═════ EXTRACTED DATA ═════
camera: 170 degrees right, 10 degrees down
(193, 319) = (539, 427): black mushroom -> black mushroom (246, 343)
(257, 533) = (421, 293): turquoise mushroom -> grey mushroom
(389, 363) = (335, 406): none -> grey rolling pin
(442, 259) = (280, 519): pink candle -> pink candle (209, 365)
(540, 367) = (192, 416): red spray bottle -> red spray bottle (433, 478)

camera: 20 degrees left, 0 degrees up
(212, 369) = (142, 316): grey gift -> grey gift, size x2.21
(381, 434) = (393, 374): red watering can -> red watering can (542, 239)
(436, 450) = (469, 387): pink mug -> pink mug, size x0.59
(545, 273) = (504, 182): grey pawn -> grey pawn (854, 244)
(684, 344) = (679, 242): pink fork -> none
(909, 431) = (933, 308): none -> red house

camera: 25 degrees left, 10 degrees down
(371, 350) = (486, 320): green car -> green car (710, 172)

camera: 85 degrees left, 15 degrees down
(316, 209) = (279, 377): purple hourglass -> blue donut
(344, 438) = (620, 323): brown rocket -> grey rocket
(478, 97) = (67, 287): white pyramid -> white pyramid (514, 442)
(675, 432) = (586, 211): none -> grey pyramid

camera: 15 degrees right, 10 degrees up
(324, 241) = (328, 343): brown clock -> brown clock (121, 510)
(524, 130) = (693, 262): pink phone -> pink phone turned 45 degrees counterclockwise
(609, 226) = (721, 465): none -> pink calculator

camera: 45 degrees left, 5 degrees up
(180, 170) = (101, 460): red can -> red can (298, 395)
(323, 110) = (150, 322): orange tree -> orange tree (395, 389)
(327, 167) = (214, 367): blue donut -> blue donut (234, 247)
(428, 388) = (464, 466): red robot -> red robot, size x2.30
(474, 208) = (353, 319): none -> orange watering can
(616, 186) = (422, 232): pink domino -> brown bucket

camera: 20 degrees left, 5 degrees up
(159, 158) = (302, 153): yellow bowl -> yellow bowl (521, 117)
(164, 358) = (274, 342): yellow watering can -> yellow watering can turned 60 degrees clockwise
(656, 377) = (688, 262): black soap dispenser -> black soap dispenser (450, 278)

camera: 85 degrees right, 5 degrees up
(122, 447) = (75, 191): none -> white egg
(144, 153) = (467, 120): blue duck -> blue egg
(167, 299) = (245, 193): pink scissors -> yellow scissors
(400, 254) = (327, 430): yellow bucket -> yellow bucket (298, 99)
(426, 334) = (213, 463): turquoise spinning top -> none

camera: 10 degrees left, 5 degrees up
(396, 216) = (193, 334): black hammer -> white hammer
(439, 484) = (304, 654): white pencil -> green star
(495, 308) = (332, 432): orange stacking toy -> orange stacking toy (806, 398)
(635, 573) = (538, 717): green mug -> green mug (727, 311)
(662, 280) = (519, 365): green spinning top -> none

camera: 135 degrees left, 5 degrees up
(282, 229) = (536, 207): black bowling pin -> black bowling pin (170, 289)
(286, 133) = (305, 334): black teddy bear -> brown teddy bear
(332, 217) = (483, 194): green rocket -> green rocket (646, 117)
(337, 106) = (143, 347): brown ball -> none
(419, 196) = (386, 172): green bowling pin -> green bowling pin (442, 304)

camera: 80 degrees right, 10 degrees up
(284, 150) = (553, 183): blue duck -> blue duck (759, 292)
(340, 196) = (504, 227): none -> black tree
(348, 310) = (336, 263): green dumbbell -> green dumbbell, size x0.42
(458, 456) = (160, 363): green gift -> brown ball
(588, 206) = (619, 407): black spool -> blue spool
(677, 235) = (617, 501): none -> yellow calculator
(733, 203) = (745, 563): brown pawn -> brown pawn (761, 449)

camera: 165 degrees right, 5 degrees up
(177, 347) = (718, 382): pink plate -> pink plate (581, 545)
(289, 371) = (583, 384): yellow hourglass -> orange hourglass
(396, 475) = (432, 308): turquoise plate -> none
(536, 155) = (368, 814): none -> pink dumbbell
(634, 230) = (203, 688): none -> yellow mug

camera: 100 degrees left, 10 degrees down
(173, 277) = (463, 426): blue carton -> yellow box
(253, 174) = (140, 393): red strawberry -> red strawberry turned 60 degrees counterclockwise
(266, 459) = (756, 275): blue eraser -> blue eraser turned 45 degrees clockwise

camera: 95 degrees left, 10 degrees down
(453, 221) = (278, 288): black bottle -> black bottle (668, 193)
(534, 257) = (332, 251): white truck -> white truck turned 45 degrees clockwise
═════
ASSIGNED TASK: Some lines contain the word "ball". Pull each one out of the listing.

EXERCISE SOLUTION:
(337, 106) = (143, 347): brown ball -> none
(458, 456) = (160, 363): green gift -> brown ball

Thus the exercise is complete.